+++ INFORMATION SUPPLIED

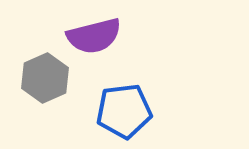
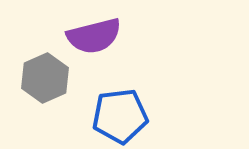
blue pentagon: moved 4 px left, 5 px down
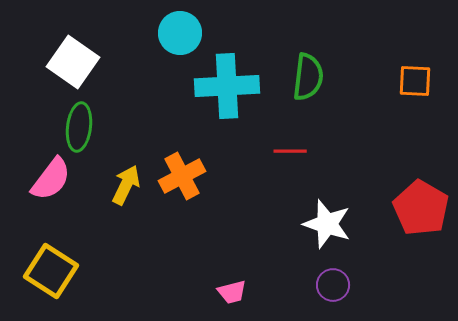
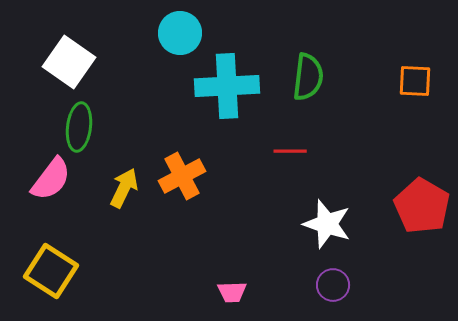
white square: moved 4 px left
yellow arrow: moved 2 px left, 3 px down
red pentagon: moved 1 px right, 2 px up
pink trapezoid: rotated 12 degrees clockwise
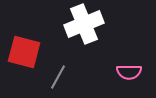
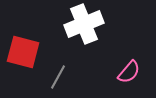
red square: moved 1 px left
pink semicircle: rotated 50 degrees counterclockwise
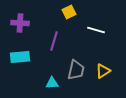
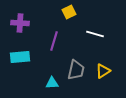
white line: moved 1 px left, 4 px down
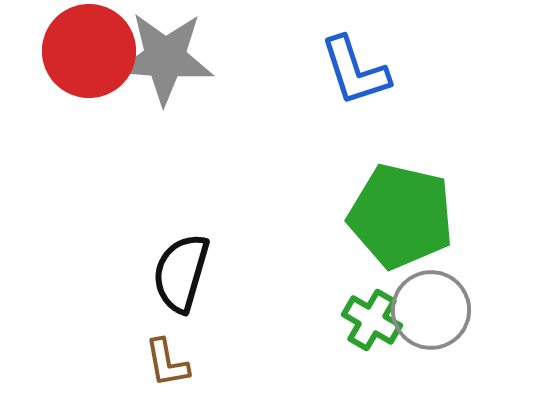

++++++

▶ [PROBLEM DESCRIPTION]:
Give the records above again verbatim, pictures omitted.

▶ [SOLUTION TO THIS TASK]:
blue pentagon: moved 4 px left, 5 px down
white square: moved 4 px left
yellow arrow: moved 2 px left, 3 px down
red pentagon: moved 1 px right, 2 px up
pink trapezoid: rotated 12 degrees clockwise
red square: moved 1 px left
pink semicircle: rotated 50 degrees counterclockwise
white line: moved 1 px left, 4 px down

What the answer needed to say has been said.